──────── Data excerpt ────────
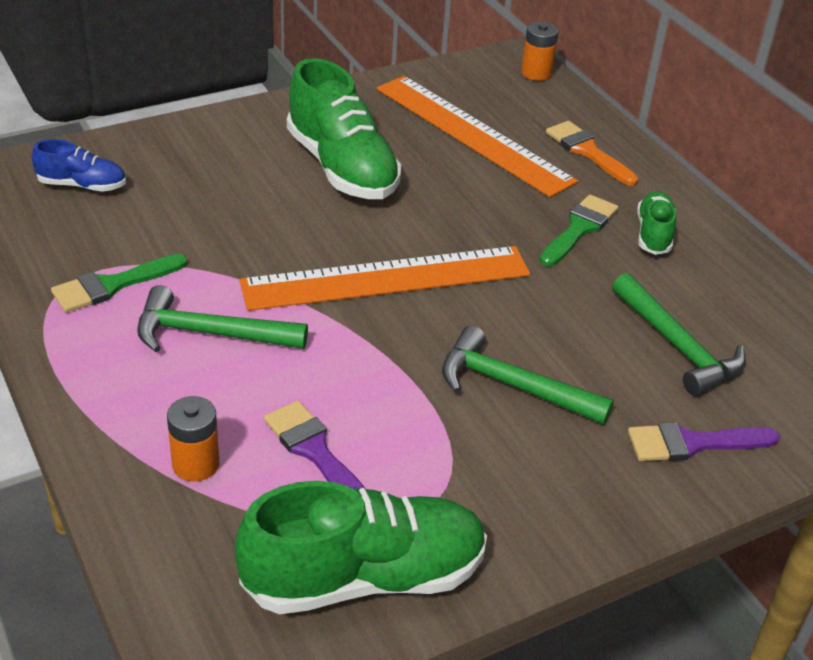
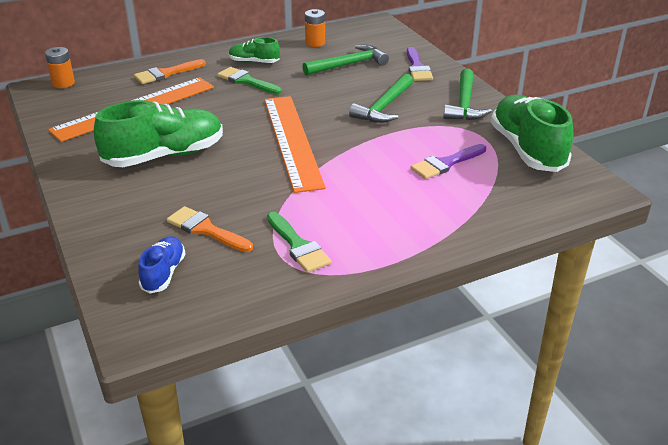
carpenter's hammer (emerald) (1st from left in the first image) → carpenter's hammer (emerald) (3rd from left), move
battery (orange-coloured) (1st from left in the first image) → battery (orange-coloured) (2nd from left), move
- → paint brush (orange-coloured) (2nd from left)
────────
What to produce :: All of the listing above must be output exactly, except for its pictures.

Completed exercise ::
carpenter's hammer (emerald) (1st from left in the first image) → carpenter's hammer (emerald) (3rd from left), move
battery (orange-coloured) (1st from left in the first image) → battery (orange-coloured) (2nd from left), move
- → paint brush (orange-coloured) (2nd from left)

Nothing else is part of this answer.